[Records contained in a dataset]
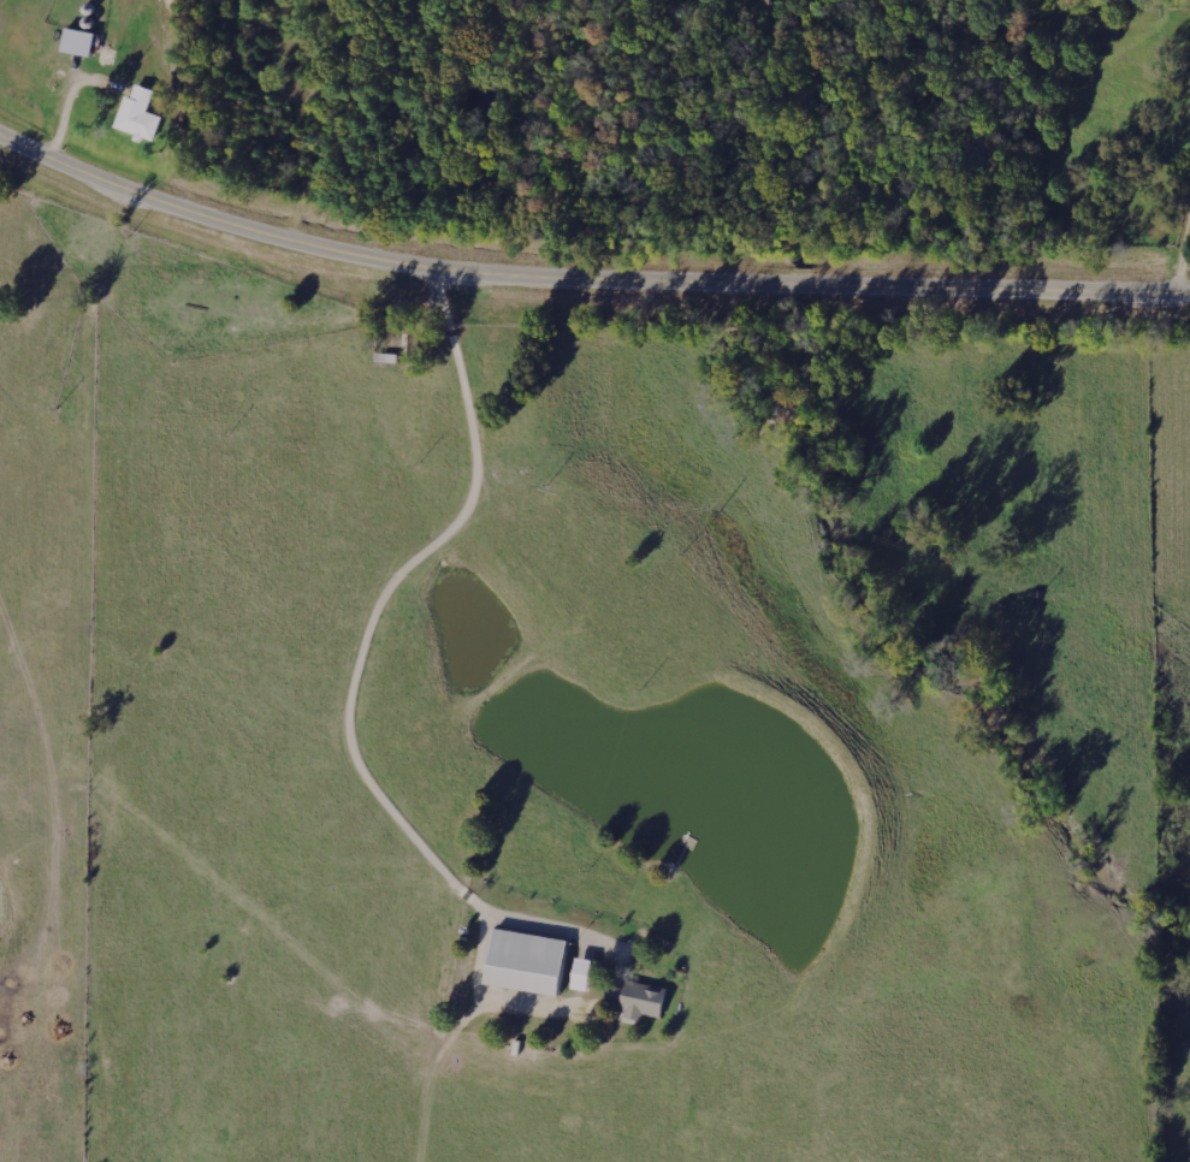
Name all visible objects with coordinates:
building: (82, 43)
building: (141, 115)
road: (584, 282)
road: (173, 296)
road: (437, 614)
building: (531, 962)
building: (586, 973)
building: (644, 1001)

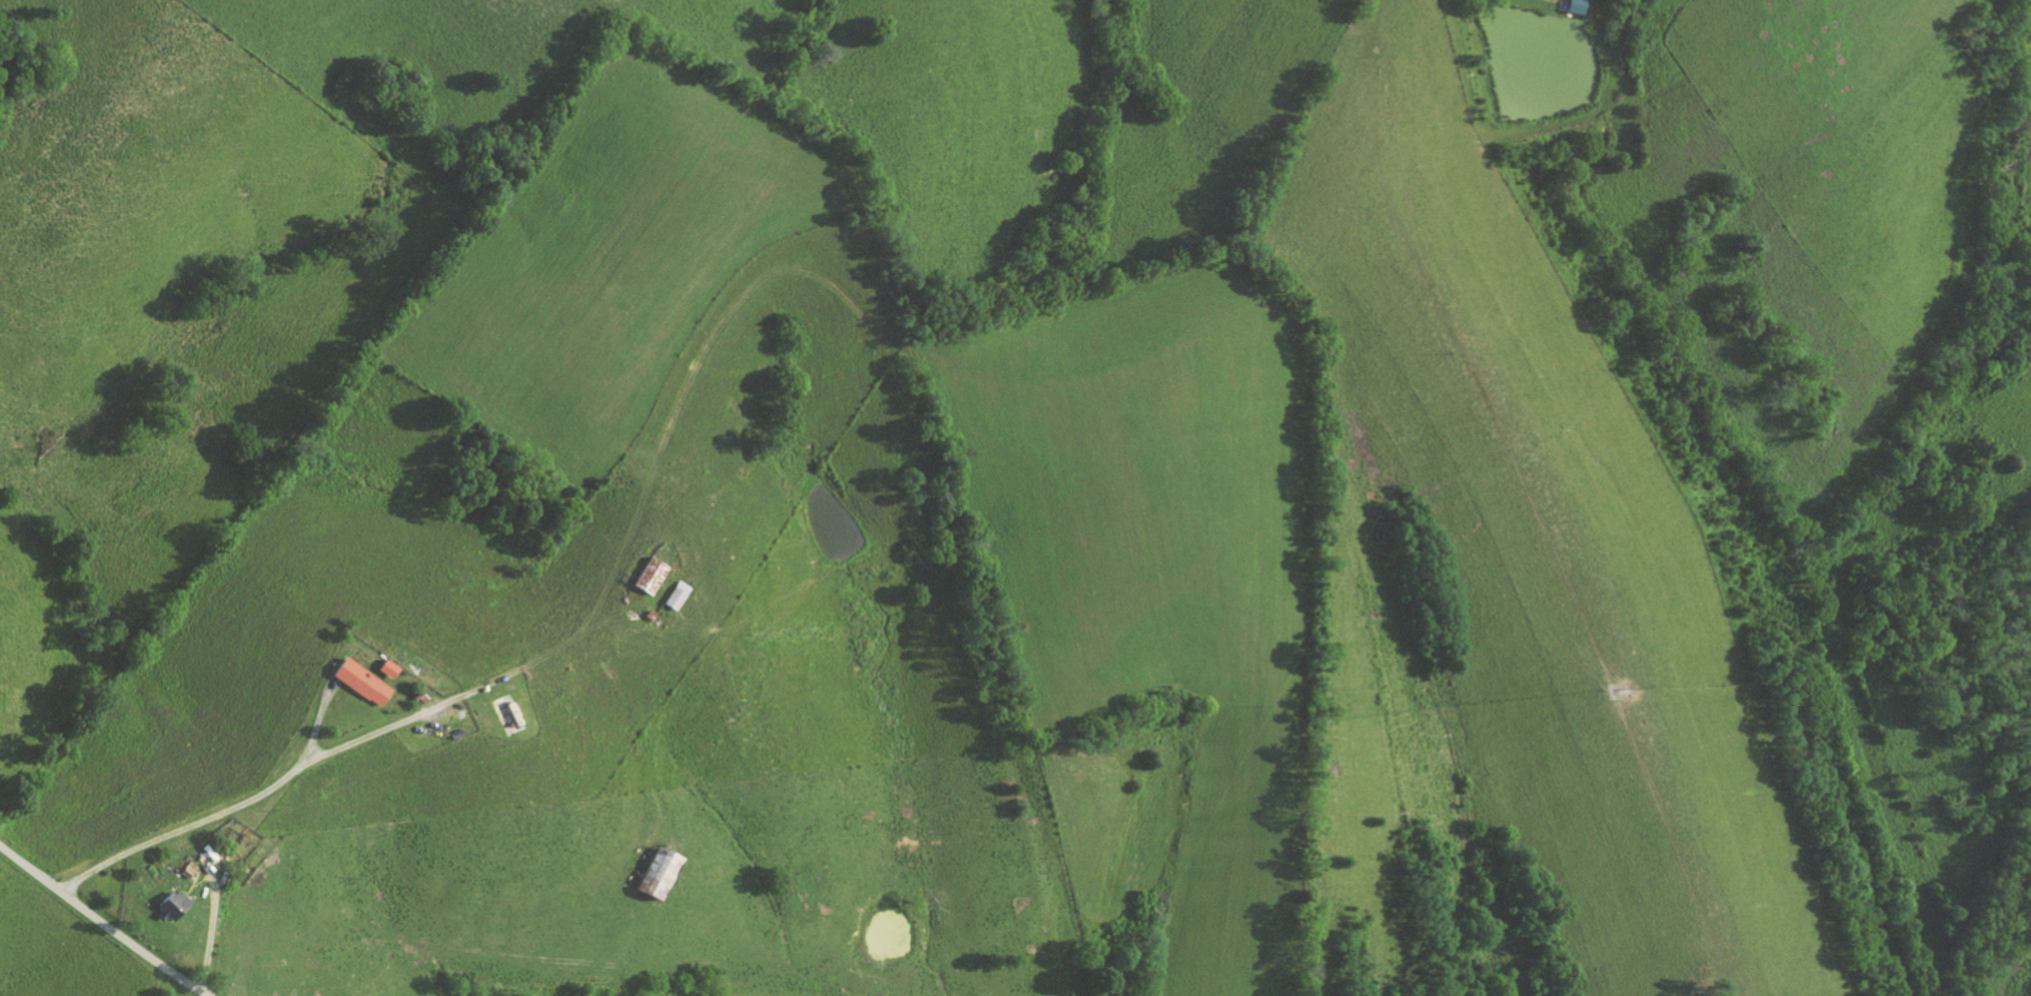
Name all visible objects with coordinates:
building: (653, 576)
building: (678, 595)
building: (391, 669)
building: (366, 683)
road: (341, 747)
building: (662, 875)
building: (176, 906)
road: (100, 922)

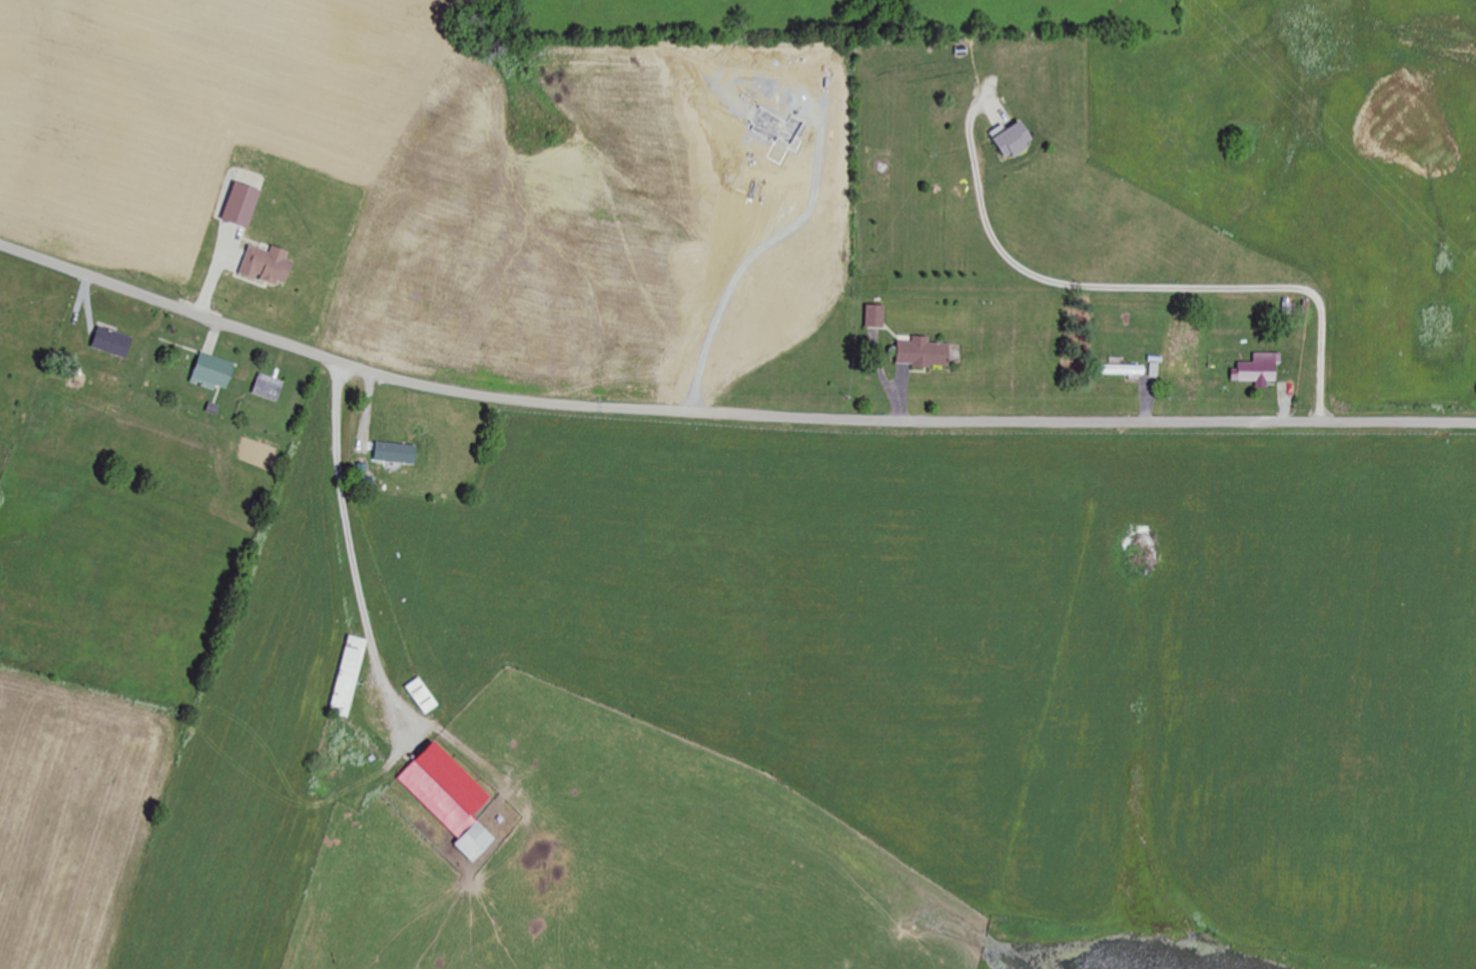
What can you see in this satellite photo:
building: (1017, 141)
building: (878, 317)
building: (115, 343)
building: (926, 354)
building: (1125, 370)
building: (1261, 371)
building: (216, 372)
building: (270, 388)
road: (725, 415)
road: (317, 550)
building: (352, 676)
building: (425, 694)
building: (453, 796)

Description of the task:
Write out every line above exactly as it is, leaving out the pictures.

Output for this exercise:
Name all visible objects with coordinates:
building: (82, 43)
building: (141, 115)
road: (584, 282)
road: (173, 296)
road: (437, 614)
building: (531, 962)
building: (586, 973)
building: (644, 1001)

Name all visible objects with coordinates:
building: (653, 576)
building: (678, 595)
building: (391, 669)
building: (366, 683)
road: (341, 747)
building: (662, 875)
building: (176, 906)
road: (100, 922)

What can you see in this satellite photo:
building: (1017, 141)
building: (878, 317)
building: (115, 343)
building: (926, 354)
building: (1125, 370)
building: (1261, 371)
building: (216, 372)
building: (270, 388)
road: (725, 415)
road: (317, 550)
building: (352, 676)
building: (425, 694)
building: (453, 796)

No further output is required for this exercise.